**Problem to work on**
Copy out the data lines from the one containing "Trace every road" through the one containing "road 2 (motorway): [(109,0),(319,162),(511,295)]", inclusive, with nothing changed.

═══ Material supplied ═══

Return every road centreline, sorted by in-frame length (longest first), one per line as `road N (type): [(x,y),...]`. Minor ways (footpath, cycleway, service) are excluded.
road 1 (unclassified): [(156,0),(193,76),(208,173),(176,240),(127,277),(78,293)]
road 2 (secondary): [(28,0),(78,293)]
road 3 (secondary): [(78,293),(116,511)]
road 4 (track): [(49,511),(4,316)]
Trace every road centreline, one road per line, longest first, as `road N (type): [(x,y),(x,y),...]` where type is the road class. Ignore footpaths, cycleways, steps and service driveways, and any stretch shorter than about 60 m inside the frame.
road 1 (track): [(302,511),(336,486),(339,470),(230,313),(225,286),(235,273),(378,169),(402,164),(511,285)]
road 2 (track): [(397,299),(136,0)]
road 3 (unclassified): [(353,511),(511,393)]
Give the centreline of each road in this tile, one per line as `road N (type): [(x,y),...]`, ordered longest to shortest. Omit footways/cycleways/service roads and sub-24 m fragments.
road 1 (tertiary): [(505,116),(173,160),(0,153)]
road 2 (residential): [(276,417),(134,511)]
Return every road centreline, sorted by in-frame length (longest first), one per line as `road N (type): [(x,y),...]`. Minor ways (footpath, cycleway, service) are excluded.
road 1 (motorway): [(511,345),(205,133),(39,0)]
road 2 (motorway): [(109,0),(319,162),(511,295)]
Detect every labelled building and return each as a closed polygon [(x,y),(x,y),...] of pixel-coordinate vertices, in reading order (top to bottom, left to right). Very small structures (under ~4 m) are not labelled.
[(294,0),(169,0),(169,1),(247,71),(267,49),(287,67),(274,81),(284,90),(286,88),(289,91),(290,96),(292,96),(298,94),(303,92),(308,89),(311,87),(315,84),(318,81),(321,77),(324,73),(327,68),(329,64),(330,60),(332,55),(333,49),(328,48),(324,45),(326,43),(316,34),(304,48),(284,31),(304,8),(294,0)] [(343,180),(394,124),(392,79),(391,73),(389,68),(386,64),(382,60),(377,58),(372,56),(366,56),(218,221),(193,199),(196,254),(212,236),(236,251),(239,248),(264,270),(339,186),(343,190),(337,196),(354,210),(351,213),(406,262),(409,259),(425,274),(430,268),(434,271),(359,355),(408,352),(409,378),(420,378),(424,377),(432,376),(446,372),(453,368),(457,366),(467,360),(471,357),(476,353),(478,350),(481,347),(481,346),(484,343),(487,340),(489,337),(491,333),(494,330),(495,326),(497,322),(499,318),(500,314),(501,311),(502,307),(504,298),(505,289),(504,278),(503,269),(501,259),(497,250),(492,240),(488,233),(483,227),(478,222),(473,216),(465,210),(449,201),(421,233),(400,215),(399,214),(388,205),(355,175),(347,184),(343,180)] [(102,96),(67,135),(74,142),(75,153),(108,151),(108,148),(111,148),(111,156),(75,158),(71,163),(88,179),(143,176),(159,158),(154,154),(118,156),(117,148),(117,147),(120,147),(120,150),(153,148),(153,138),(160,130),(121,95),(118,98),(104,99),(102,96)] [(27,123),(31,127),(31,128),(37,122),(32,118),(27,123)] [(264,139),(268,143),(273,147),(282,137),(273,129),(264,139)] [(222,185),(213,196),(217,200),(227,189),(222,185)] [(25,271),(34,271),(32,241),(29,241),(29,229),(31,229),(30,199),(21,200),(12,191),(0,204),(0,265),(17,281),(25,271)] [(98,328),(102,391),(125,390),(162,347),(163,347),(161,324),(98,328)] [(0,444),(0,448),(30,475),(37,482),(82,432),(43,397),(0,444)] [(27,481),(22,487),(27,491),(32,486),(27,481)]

═══

**Exercise answer**
Trace every road centreline, one road per line, longest first, as `road N (type): [(x,y),(x,y),...]` where type is the road class. Ignore footpaths, cycleways, steps and service driveways, and any stretch shorter than about 60 m inside the frame.
road 1 (track): [(302,511),(336,486),(339,470),(230,313),(225,286),(235,273),(378,169),(402,164),(511,285)]
road 2 (track): [(397,299),(136,0)]
road 3 (unclassified): [(353,511),(511,393)]
Give the centreline of each road in this tile, one per line as `road N (type): [(x,y),...]`, ordered longest to shortest. Omit footways/cycleways/service roads and sub-24 m fragments.
road 1 (tertiary): [(505,116),(173,160),(0,153)]
road 2 (residential): [(276,417),(134,511)]
Return every road centreline, sorted by in-frame length (longest first), one per line as `road N (type): [(x,y),...]`. Minor ways (footpath, cycleway, service) are excluded.
road 1 (motorway): [(511,345),(205,133),(39,0)]
road 2 (motorway): [(109,0),(319,162),(511,295)]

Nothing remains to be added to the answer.